EXERCISE: Could you change every "absolute pixels" in the data below to "pixel units" and reproduce the lines with nothing else altered?

EXERCISE INPUTS:

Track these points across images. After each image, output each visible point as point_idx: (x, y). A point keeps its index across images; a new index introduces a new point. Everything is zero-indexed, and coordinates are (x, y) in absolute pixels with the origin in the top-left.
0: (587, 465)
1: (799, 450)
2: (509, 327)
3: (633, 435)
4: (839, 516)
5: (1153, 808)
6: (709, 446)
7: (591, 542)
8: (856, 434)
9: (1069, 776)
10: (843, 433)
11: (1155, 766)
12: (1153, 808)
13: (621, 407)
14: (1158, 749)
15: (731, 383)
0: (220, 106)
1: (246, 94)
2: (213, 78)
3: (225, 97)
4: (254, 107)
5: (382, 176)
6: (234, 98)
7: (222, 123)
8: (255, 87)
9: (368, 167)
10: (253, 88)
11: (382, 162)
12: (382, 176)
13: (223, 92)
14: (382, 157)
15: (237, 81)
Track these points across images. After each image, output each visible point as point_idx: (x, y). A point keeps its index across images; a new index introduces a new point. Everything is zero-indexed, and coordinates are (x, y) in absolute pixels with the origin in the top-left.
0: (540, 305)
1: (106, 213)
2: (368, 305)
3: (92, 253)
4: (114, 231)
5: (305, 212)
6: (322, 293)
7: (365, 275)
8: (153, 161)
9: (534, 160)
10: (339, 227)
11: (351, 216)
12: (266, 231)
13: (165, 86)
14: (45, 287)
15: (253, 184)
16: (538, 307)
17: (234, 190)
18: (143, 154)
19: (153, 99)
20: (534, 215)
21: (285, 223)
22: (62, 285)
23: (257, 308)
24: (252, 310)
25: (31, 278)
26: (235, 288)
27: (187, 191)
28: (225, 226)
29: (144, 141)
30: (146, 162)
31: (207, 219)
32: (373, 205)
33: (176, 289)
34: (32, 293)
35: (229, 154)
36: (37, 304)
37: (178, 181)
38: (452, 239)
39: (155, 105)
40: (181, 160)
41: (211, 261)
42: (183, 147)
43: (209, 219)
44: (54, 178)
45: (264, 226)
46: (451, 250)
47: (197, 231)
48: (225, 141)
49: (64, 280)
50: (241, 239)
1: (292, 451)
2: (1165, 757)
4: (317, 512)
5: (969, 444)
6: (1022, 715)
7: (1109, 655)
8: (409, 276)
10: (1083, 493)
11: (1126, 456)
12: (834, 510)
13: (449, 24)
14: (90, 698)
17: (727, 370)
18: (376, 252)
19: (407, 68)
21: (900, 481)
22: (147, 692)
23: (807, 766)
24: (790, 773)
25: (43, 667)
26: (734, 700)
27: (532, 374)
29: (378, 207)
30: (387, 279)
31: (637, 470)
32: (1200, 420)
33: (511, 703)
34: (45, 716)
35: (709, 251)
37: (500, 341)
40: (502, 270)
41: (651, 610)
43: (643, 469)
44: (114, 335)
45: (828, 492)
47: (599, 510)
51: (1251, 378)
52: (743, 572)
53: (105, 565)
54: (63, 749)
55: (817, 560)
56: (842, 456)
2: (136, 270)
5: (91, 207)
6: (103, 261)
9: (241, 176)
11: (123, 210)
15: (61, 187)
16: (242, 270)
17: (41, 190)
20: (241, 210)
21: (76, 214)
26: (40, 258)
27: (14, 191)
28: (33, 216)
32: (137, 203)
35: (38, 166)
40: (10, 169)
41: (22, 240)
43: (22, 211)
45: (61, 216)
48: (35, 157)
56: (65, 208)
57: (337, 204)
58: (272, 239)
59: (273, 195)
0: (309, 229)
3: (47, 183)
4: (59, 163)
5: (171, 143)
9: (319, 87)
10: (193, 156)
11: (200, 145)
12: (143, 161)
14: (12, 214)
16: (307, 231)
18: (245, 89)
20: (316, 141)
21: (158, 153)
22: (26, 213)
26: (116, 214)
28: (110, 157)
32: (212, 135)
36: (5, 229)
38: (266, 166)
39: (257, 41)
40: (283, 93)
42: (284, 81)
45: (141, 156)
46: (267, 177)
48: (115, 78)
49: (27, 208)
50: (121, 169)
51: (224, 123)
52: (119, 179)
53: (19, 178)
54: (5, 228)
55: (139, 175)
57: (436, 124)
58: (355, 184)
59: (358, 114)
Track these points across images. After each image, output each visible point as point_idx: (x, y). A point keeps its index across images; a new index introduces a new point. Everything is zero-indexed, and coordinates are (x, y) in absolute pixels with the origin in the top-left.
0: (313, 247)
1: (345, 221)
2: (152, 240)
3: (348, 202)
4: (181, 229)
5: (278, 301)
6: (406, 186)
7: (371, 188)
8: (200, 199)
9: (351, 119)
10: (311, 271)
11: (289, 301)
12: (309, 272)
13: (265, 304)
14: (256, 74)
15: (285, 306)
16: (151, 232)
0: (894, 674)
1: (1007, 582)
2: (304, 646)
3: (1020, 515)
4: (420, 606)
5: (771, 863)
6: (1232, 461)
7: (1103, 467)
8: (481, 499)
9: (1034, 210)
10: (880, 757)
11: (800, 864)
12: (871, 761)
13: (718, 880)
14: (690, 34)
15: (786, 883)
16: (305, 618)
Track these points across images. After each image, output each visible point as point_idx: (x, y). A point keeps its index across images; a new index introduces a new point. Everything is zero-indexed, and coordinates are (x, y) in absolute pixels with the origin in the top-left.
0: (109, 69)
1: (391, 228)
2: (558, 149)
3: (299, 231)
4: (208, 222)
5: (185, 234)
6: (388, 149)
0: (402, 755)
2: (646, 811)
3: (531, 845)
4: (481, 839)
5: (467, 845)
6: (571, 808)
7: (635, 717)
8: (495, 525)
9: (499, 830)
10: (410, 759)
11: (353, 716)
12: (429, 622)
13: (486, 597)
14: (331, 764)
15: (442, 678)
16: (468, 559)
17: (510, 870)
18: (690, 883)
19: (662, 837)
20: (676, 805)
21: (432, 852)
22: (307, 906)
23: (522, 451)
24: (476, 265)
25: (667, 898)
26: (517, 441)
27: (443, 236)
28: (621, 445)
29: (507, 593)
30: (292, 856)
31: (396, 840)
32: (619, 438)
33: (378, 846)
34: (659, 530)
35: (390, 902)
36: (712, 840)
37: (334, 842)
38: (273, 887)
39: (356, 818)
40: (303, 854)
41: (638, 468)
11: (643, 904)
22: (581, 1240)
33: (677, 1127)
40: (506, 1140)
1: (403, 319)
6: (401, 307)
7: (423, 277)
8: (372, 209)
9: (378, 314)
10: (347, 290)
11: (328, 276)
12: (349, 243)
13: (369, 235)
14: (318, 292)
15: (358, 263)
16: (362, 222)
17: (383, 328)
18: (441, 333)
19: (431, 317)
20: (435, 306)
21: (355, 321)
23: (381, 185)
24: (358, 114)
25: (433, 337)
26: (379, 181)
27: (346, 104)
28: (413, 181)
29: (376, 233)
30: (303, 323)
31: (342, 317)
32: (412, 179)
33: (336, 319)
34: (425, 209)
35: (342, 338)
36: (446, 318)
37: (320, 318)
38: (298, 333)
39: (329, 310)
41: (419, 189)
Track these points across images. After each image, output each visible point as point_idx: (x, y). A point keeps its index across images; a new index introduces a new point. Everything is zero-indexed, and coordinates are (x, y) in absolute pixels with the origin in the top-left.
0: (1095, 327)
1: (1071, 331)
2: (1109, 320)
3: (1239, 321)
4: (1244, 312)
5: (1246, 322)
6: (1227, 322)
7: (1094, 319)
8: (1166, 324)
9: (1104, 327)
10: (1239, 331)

RESPONSE BELOW:
Track these points across images. After each image, output each visible point as point_idx: (x, y). A point keeps its index across images; a new index introduces a new point. Everything is zero-indexed, and coordinates are (x, y) in pixel units with the origin in the top-left.
0: (587, 465)
1: (799, 450)
2: (509, 327)
3: (633, 435)
4: (839, 516)
5: (1153, 808)
6: (709, 446)
7: (591, 542)
8: (856, 434)
9: (1069, 776)
10: (843, 433)
11: (1155, 766)
12: (1153, 808)
13: (621, 407)
14: (1158, 749)
15: (731, 383)
0: (220, 106)
1: (246, 94)
2: (213, 78)
3: (225, 97)
4: (254, 107)
5: (382, 176)
6: (234, 98)
7: (222, 123)
8: (255, 87)
9: (368, 167)
10: (253, 88)
11: (382, 162)
12: (382, 176)
13: (223, 92)
14: (382, 157)
15: (237, 81)
Track these points across images. After each image, output each visible point as point_idx: (x, y). A point keeps its index across images; a new index introduces a new point. Everything is zero-indexed, and coordinates are (x, y) in pixel units with the origin in the top-left.
0: (540, 305)
1: (106, 213)
2: (368, 305)
3: (92, 253)
4: (114, 231)
5: (305, 212)
6: (322, 293)
7: (365, 275)
8: (153, 161)
9: (534, 160)
10: (339, 227)
11: (351, 216)
12: (266, 231)
13: (165, 86)
14: (45, 287)
15: (253, 184)
16: (538, 307)
17: (234, 190)
18: (143, 154)
19: (153, 99)
20: (534, 215)
21: (285, 223)
22: (62, 285)
23: (257, 308)
24: (252, 310)
25: (31, 278)
26: (235, 288)
27: (187, 191)
28: (225, 226)
29: (144, 141)
30: (146, 162)
31: (207, 219)
32: (373, 205)
33: (176, 289)
34: (32, 293)
35: (229, 154)
36: (37, 304)
37: (178, 181)
38: (452, 239)
39: (155, 105)
40: (181, 160)
41: (211, 261)
42: (183, 147)
43: (209, 219)
44: (54, 178)
45: (264, 226)
46: (451, 250)
47: (197, 231)
48: (225, 141)
49: (64, 280)
50: (241, 239)
1: (292, 451)
2: (1165, 757)
4: (317, 512)
5: (969, 444)
6: (1022, 715)
7: (1109, 655)
8: (409, 276)
10: (1083, 493)
11: (1126, 456)
12: (834, 510)
13: (449, 24)
14: (90, 698)
17: (727, 370)
18: (376, 252)
19: (407, 68)
21: (900, 481)
22: (147, 692)
23: (807, 766)
24: (790, 773)
25: (43, 667)
26: (734, 700)
27: (532, 374)
29: (378, 207)
30: (387, 279)
31: (637, 470)
32: (1200, 420)
33: (511, 703)
34: (45, 716)
35: (709, 251)
37: (500, 341)
40: (502, 270)
41: (651, 610)
43: (643, 469)
44: (114, 335)
45: (828, 492)
47: (599, 510)
51: (1251, 378)
52: (743, 572)
53: (105, 565)
54: (63, 749)
55: (817, 560)
56: (842, 456)
2: (136, 270)
5: (91, 207)
6: (103, 261)
9: (241, 176)
11: (123, 210)
15: (61, 187)
16: (242, 270)
17: (41, 190)
20: (241, 210)
21: (76, 214)
26: (40, 258)
27: (14, 191)
28: (33, 216)
32: (137, 203)
35: (38, 166)
40: (10, 169)
41: (22, 240)
43: (22, 211)
45: (61, 216)
48: (35, 157)
56: (65, 208)
57: (337, 204)
58: (272, 239)
59: (273, 195)
0: (309, 229)
3: (47, 183)
4: (59, 163)
5: (171, 143)
9: (319, 87)
10: (193, 156)
11: (200, 145)
12: (143, 161)
14: (12, 214)
16: (307, 231)
18: (245, 89)
20: (316, 141)
21: (158, 153)
22: (26, 213)
26: (116, 214)
28: (110, 157)
32: (212, 135)
36: (5, 229)
38: (266, 166)
39: (257, 41)
40: (283, 93)
42: (284, 81)
45: (141, 156)
46: (267, 177)
48: (115, 78)
49: (27, 208)
50: (121, 169)
51: (224, 123)
52: (119, 179)
53: (19, 178)
54: (5, 228)
55: (139, 175)
57: (436, 124)
58: (355, 184)
59: (358, 114)
Track these points across images. After each image, output each visible point as point_idx: (x, y). A point keeps its index across images; a new index introduces a new point. Everything is zero-indexed, and coordinates are (x, y) in pixel units with the origin in the top-left.
0: (313, 247)
1: (345, 221)
2: (152, 240)
3: (348, 202)
4: (181, 229)
5: (278, 301)
6: (406, 186)
7: (371, 188)
8: (200, 199)
9: (351, 119)
10: (311, 271)
11: (289, 301)
12: (309, 272)
13: (265, 304)
14: (256, 74)
15: (285, 306)
16: (151, 232)
0: (894, 674)
1: (1007, 582)
2: (304, 646)
3: (1020, 515)
4: (420, 606)
5: (771, 863)
6: (1232, 461)
7: (1103, 467)
8: (481, 499)
9: (1034, 210)
10: (880, 757)
11: (800, 864)
12: (871, 761)
13: (718, 880)
14: (690, 34)
15: (786, 883)
16: (305, 618)
Track these points across images. After each image, output each visible point as point_idx: (x, y). A point keeps its index across images; a new index introduces a new point. Everything is zero-indexed, and coordinates are (x, y) in pixel units with the origin in the top-left.
0: (109, 69)
1: (391, 228)
2: (558, 149)
3: (299, 231)
4: (208, 222)
5: (185, 234)
6: (388, 149)
0: (402, 755)
2: (646, 811)
3: (531, 845)
4: (481, 839)
5: (467, 845)
6: (571, 808)
7: (635, 717)
8: (495, 525)
9: (499, 830)
10: (410, 759)
11: (353, 716)
12: (429, 622)
13: (486, 597)
14: (331, 764)
15: (442, 678)
16: (468, 559)
17: (510, 870)
18: (690, 883)
19: (662, 837)
20: (676, 805)
21: (432, 852)
22: (307, 906)
23: (522, 451)
24: (476, 265)
25: (667, 898)
26: (517, 441)
27: (443, 236)
28: (621, 445)
29: (507, 593)
30: (292, 856)
31: (396, 840)
32: (619, 438)
33: (378, 846)
34: (659, 530)
35: (390, 902)
36: (712, 840)
37: (334, 842)
38: (273, 887)
39: (356, 818)
40: (303, 854)
41: (638, 468)
11: (643, 904)
22: (581, 1240)
33: (677, 1127)
40: (506, 1140)
1: (403, 319)
6: (401, 307)
7: (423, 277)
8: (372, 209)
9: (378, 314)
10: (347, 290)
11: (328, 276)
12: (349, 243)
13: (369, 235)
14: (318, 292)
15: (358, 263)
16: (362, 222)
17: (383, 328)
18: (441, 333)
19: (431, 317)
20: (435, 306)
21: (355, 321)
23: (381, 185)
24: (358, 114)
25: (433, 337)
26: (379, 181)
27: (346, 104)
28: (413, 181)
29: (376, 233)
30: (303, 323)
31: (342, 317)
32: (412, 179)
33: (336, 319)
34: (425, 209)
35: (342, 338)
36: (446, 318)
37: (320, 318)
38: (298, 333)
39: (329, 310)
41: (419, 189)
Track these points across images. After each image, output each visible point as point_idx: (x, y). A point keeps its index across images; a new index introduces a new point. Everything is zero-indexed, and coordinates are (x, y) in pixel units with the origin in the top-left.
0: (1095, 327)
1: (1071, 331)
2: (1109, 320)
3: (1239, 321)
4: (1244, 312)
5: (1246, 322)
6: (1227, 322)
7: (1094, 319)
8: (1166, 324)
9: (1104, 327)
10: (1239, 331)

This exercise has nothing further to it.